● **Work required**: Please state how many lines of the listing contain the word "degrees", giving the number by itself.

● **Supplied data**:
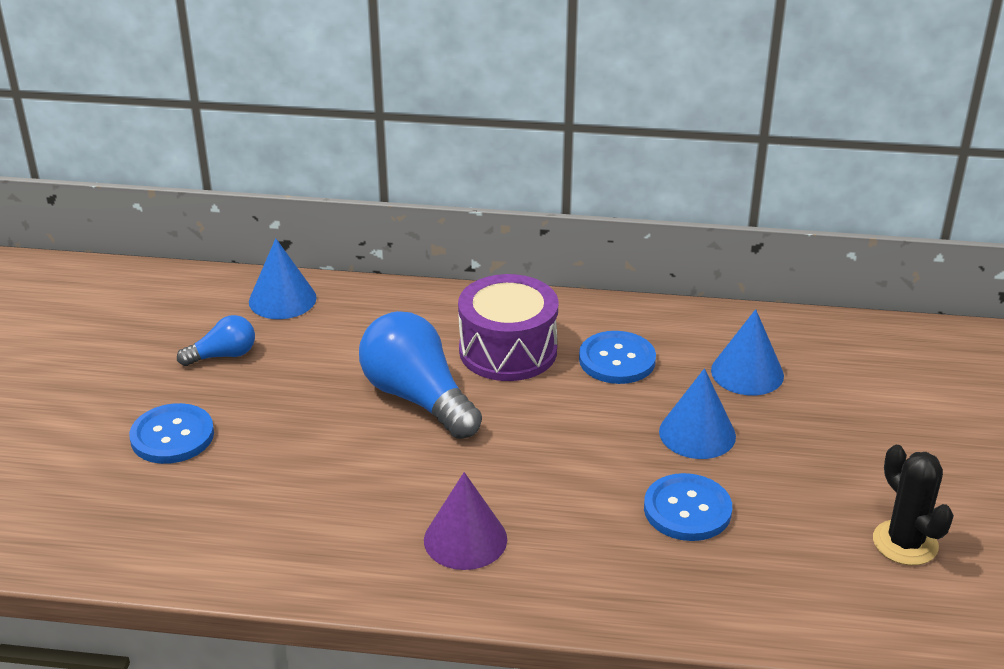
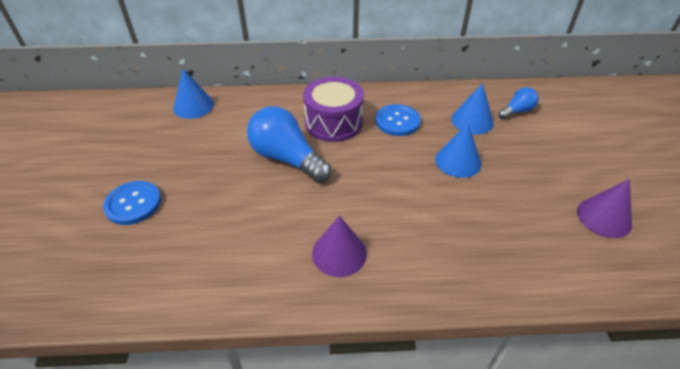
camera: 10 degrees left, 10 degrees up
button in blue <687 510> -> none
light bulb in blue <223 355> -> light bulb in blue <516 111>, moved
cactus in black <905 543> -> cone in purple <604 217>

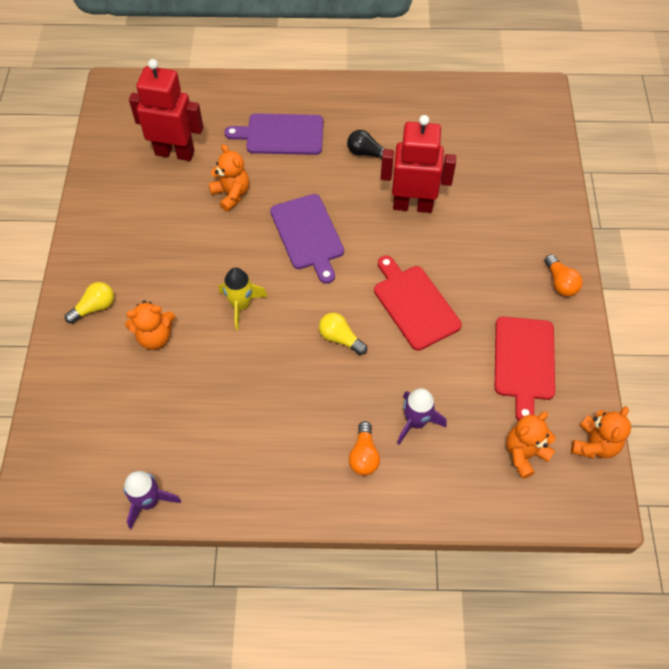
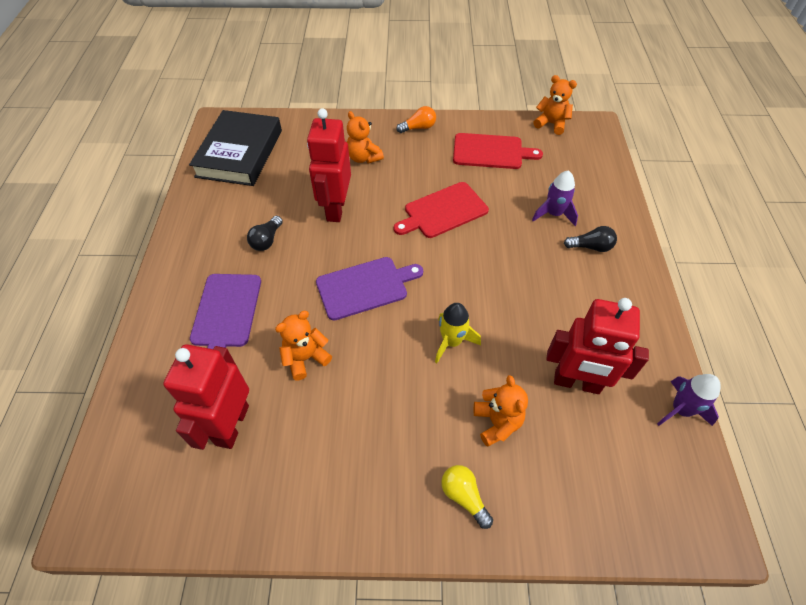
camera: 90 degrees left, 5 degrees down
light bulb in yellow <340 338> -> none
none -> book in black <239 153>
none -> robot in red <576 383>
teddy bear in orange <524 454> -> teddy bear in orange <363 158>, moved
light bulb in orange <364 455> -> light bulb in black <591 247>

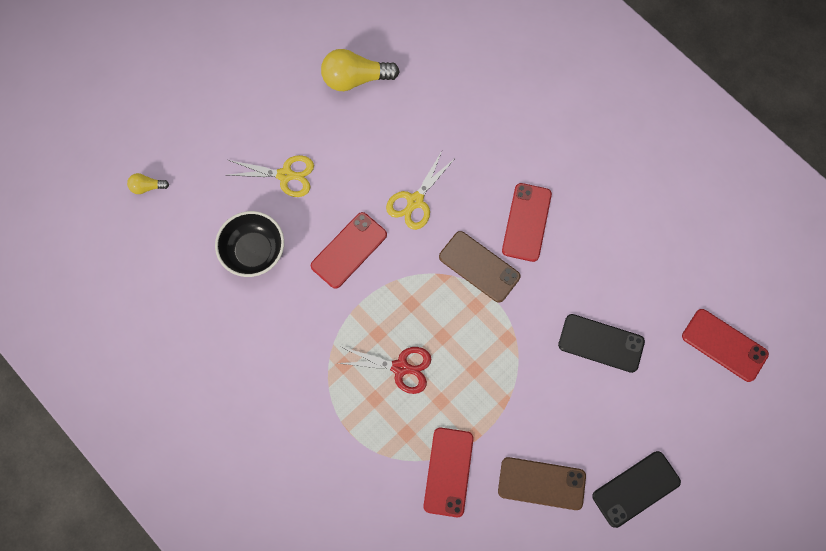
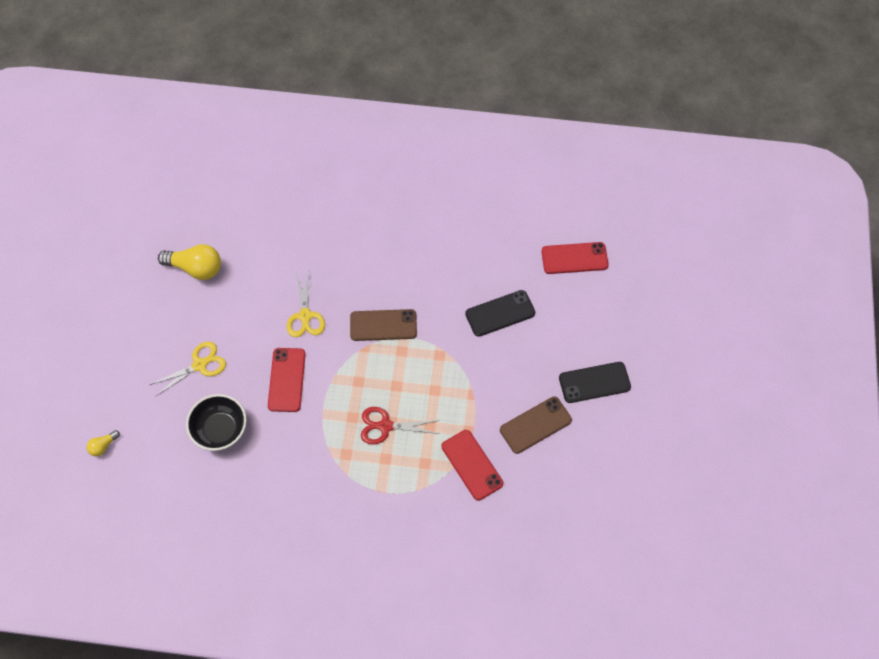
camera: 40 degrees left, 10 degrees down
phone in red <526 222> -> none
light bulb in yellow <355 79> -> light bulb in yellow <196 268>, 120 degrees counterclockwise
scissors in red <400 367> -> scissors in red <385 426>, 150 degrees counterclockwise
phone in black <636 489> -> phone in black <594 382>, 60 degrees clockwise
--
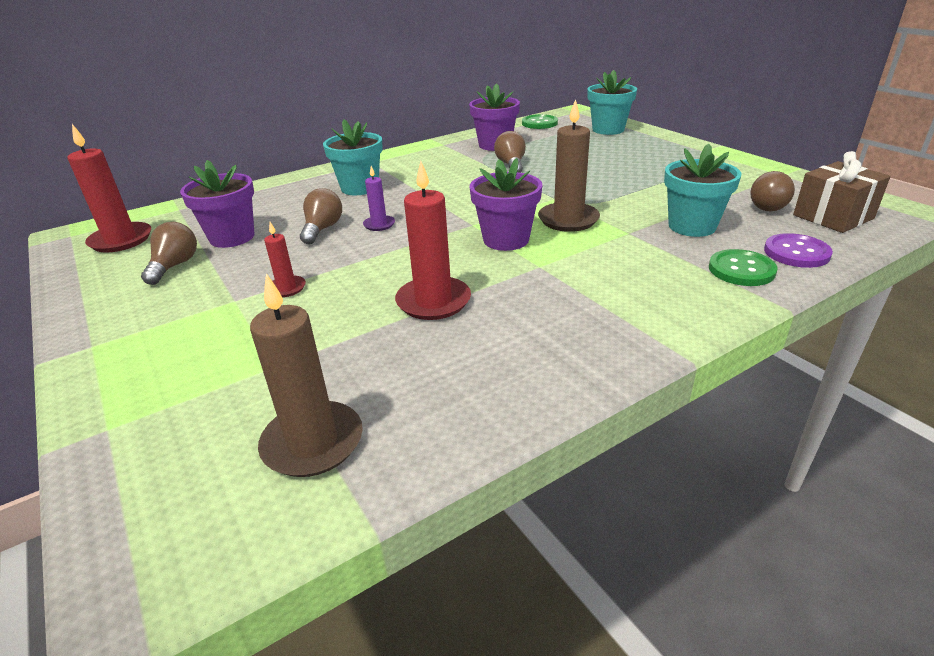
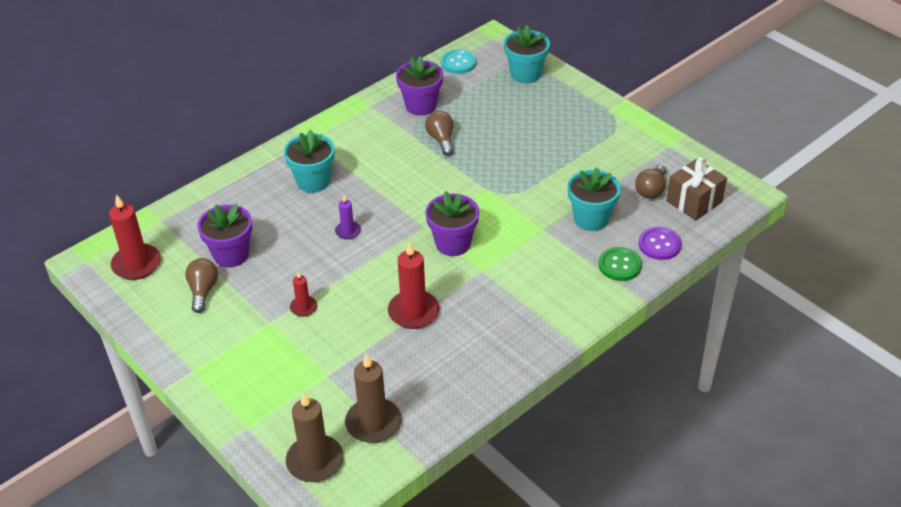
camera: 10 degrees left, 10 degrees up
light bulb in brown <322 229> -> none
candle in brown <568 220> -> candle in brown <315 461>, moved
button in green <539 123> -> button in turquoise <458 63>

● **Answer to this exercise**: 7